▶ _What is expected_
From the entries below, tally how many lines contain "yellow" and report only that figure.
*** Extracted records Section Begins ***
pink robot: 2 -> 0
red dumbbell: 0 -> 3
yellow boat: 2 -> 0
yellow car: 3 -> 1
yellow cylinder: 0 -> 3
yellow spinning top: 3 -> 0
*** Extracted records Section Ends ***
▶ _Answer space_
4